INPUT FOR THIS TASK
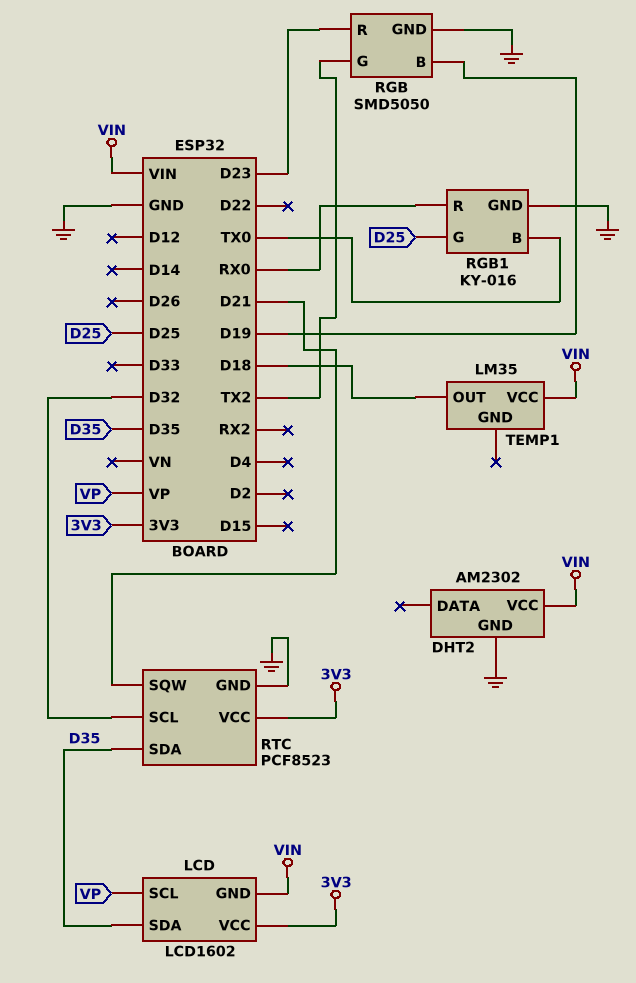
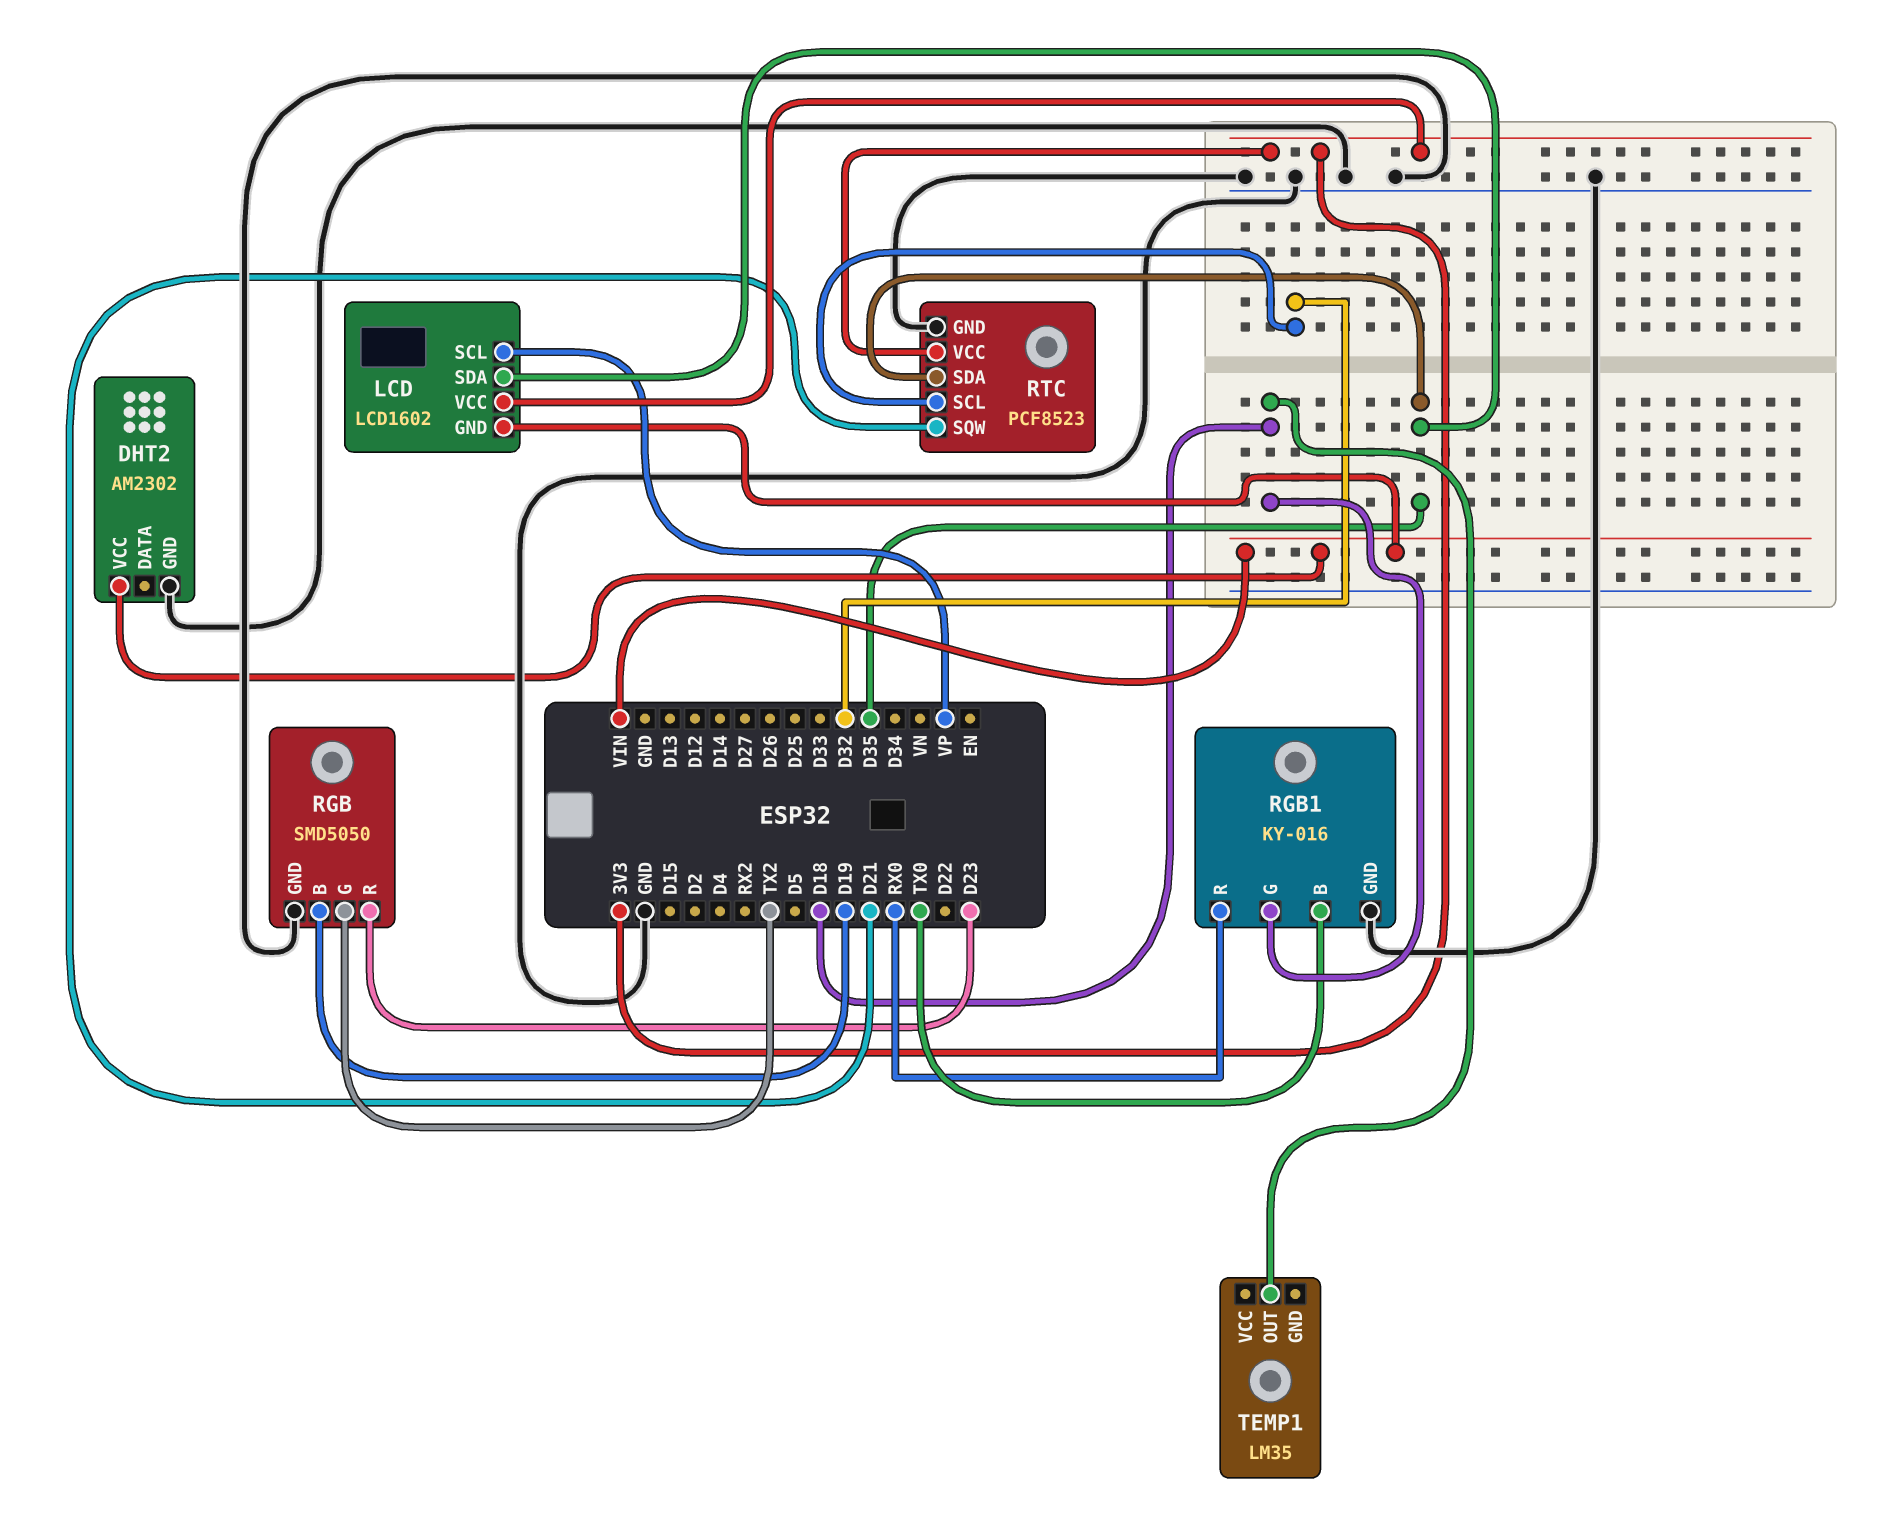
RGB1 pin G: D25 -> D18
TEMP1 pin VCC: VIN -> none

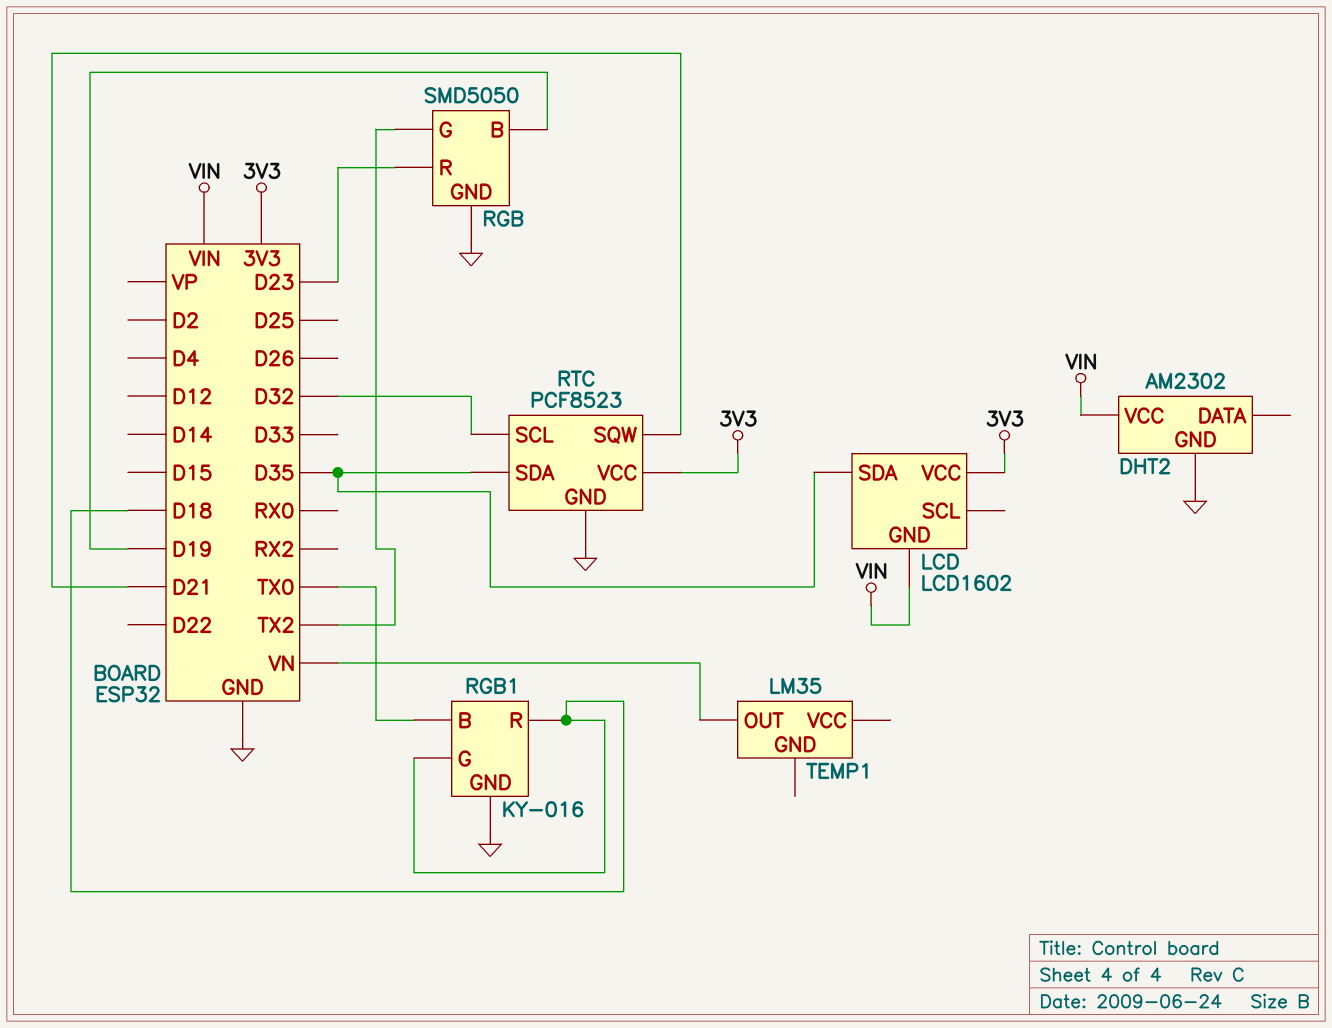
LCD pin SCL: VP -> none
RGB1 pin R: RX0 -> D18
TEMP1 pin OUT: D18 -> VN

ABOUT THIS EXERCISE
Omit the pictures and reproduce the records above exactly.

RESPONSE FOR THIS EXERCISE
RGB1 pin G: D25 -> D18
TEMP1 pin VCC: VIN -> none

LCD pin SCL: VP -> none
RGB1 pin R: RX0 -> D18
TEMP1 pin OUT: D18 -> VN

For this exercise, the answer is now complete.